• _WORK ORDER_
Each entry must appear again exactly as it does in the source.

··· AVAILABLE DATA ···

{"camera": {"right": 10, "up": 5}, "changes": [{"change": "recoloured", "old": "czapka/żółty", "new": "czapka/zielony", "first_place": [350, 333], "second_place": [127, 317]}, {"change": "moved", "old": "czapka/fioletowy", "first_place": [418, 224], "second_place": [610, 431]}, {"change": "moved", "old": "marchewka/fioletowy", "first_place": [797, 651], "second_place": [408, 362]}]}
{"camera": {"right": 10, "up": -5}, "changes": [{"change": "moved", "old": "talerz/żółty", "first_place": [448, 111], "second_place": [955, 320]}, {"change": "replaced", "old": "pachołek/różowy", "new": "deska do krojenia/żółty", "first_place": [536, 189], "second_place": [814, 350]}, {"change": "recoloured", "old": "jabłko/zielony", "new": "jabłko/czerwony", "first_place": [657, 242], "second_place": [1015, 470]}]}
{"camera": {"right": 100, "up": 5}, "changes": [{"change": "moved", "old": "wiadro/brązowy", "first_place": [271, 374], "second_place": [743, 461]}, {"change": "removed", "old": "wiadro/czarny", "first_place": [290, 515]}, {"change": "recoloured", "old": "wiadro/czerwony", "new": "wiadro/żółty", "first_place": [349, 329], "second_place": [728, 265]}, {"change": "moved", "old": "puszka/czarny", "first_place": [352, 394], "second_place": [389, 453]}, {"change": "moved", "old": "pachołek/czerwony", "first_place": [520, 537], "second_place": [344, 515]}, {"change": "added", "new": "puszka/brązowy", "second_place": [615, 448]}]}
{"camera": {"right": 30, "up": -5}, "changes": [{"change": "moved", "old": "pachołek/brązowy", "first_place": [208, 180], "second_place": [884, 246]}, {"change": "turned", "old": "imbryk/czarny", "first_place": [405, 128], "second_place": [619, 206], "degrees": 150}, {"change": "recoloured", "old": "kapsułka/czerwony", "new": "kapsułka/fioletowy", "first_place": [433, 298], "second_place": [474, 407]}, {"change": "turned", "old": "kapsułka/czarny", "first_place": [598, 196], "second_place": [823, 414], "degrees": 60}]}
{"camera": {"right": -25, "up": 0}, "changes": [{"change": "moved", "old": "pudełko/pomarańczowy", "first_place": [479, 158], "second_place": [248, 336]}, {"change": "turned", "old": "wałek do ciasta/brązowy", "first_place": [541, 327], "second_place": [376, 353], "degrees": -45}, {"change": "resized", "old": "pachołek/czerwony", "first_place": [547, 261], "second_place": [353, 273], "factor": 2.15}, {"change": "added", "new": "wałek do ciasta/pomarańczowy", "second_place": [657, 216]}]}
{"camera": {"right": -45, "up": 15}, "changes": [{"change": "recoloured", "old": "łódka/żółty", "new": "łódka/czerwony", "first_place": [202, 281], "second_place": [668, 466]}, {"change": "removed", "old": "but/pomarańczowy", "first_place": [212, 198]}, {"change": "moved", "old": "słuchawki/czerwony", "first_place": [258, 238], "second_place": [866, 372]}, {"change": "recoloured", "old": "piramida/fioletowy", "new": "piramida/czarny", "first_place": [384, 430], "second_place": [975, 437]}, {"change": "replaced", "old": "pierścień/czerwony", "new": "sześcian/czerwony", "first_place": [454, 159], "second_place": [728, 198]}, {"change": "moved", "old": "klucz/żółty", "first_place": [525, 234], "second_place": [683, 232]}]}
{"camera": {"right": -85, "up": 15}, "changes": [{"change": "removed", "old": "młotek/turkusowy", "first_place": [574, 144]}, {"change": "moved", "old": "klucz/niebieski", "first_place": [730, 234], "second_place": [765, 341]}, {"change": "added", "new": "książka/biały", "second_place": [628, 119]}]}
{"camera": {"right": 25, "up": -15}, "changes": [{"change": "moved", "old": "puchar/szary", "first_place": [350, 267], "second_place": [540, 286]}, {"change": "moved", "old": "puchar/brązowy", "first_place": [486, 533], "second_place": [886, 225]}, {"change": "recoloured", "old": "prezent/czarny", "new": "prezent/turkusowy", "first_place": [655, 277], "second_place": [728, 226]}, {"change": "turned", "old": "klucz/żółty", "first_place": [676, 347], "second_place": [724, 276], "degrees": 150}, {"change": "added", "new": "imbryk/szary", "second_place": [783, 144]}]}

···

• _COMPLETED EXERCISE_
{"camera": {"right": 10, "up": 5}, "changes": [{"change": "recoloured", "old": "czapka/żółty", "new": "czapka/zielony", "first_place": [350, 333], "second_place": [127, 317]}, {"change": "moved", "old": "czapka/fioletowy", "first_place": [418, 224], "second_place": [610, 431]}, {"change": "moved", "old": "marchewka/fioletowy", "first_place": [797, 651], "second_place": [408, 362]}]}
{"camera": {"right": 10, "up": -5}, "changes": [{"change": "moved", "old": "talerz/żółty", "first_place": [448, 111], "second_place": [955, 320]}, {"change": "replaced", "old": "pachołek/różowy", "new": "deska do krojenia/żółty", "first_place": [536, 189], "second_place": [814, 350]}, {"change": "recoloured", "old": "jabłko/zielony", "new": "jabłko/czerwony", "first_place": [657, 242], "second_place": [1015, 470]}]}
{"camera": {"right": 100, "up": 5}, "changes": [{"change": "moved", "old": "wiadro/brązowy", "first_place": [271, 374], "second_place": [743, 461]}, {"change": "removed", "old": "wiadro/czarny", "first_place": [290, 515]}, {"change": "recoloured", "old": "wiadro/czerwony", "new": "wiadro/żółty", "first_place": [349, 329], "second_place": [728, 265]}, {"change": "moved", "old": "puszka/czarny", "first_place": [352, 394], "second_place": [389, 453]}, {"change": "moved", "old": "pachołek/czerwony", "first_place": [520, 537], "second_place": [344, 515]}, {"change": "added", "new": "puszka/brązowy", "second_place": [615, 448]}]}
{"camera": {"right": 30, "up": -5}, "changes": [{"change": "moved", "old": "pachołek/brązowy", "first_place": [208, 180], "second_place": [884, 246]}, {"change": "turned", "old": "imbryk/czarny", "first_place": [405, 128], "second_place": [619, 206], "degrees": 150}, {"change": "recoloured", "old": "kapsułka/czerwony", "new": "kapsułka/fioletowy", "first_place": [433, 298], "second_place": [474, 407]}, {"change": "turned", "old": "kapsułka/czarny", "first_place": [598, 196], "second_place": [823, 414], "degrees": 60}]}
{"camera": {"right": -25, "up": 0}, "changes": [{"change": "moved", "old": "pudełko/pomarańczowy", "first_place": [479, 158], "second_place": [248, 336]}, {"change": "turned", "old": "wałek do ciasta/brązowy", "first_place": [541, 327], "second_place": [376, 353], "degrees": -45}, {"change": "resized", "old": "pachołek/czerwony", "first_place": [547, 261], "second_place": [353, 273], "factor": 2.15}, {"change": "added", "new": "wałek do ciasta/pomarańczowy", "second_place": [657, 216]}]}
{"camera": {"right": -45, "up": 15}, "changes": [{"change": "recoloured", "old": "łódka/żółty", "new": "łódka/czerwony", "first_place": [202, 281], "second_place": [668, 466]}, {"change": "removed", "old": "but/pomarańczowy", "first_place": [212, 198]}, {"change": "moved", "old": "słuchawki/czerwony", "first_place": [258, 238], "second_place": [866, 372]}, {"change": "recoloured", "old": "piramida/fioletowy", "new": "piramida/czarny", "first_place": [384, 430], "second_place": [975, 437]}, {"change": "replaced", "old": "pierścień/czerwony", "new": "sześcian/czerwony", "first_place": [454, 159], "second_place": [728, 198]}, {"change": "moved", "old": "klucz/żółty", "first_place": [525, 234], "second_place": [683, 232]}]}
{"camera": {"right": -85, "up": 15}, "changes": [{"change": "removed", "old": "młotek/turkusowy", "first_place": [574, 144]}, {"change": "moved", "old": "klucz/niebieski", "first_place": [730, 234], "second_place": [765, 341]}, {"change": "added", "new": "książka/biały", "second_place": [628, 119]}]}
{"camera": {"right": 25, "up": -15}, "changes": [{"change": "moved", "old": "puchar/szary", "first_place": [350, 267], "second_place": [540, 286]}, {"change": "moved", "old": "puchar/brązowy", "first_place": [486, 533], "second_place": [886, 225]}, {"change": "recoloured", "old": "prezent/czarny", "new": "prezent/turkusowy", "first_place": [655, 277], "second_place": [728, 226]}, {"change": "turned", "old": "klucz/żółty", "first_place": [676, 347], "second_place": [724, 276], "degrees": 150}, {"change": "added", "new": "imbryk/szary", "second_place": [783, 144]}]}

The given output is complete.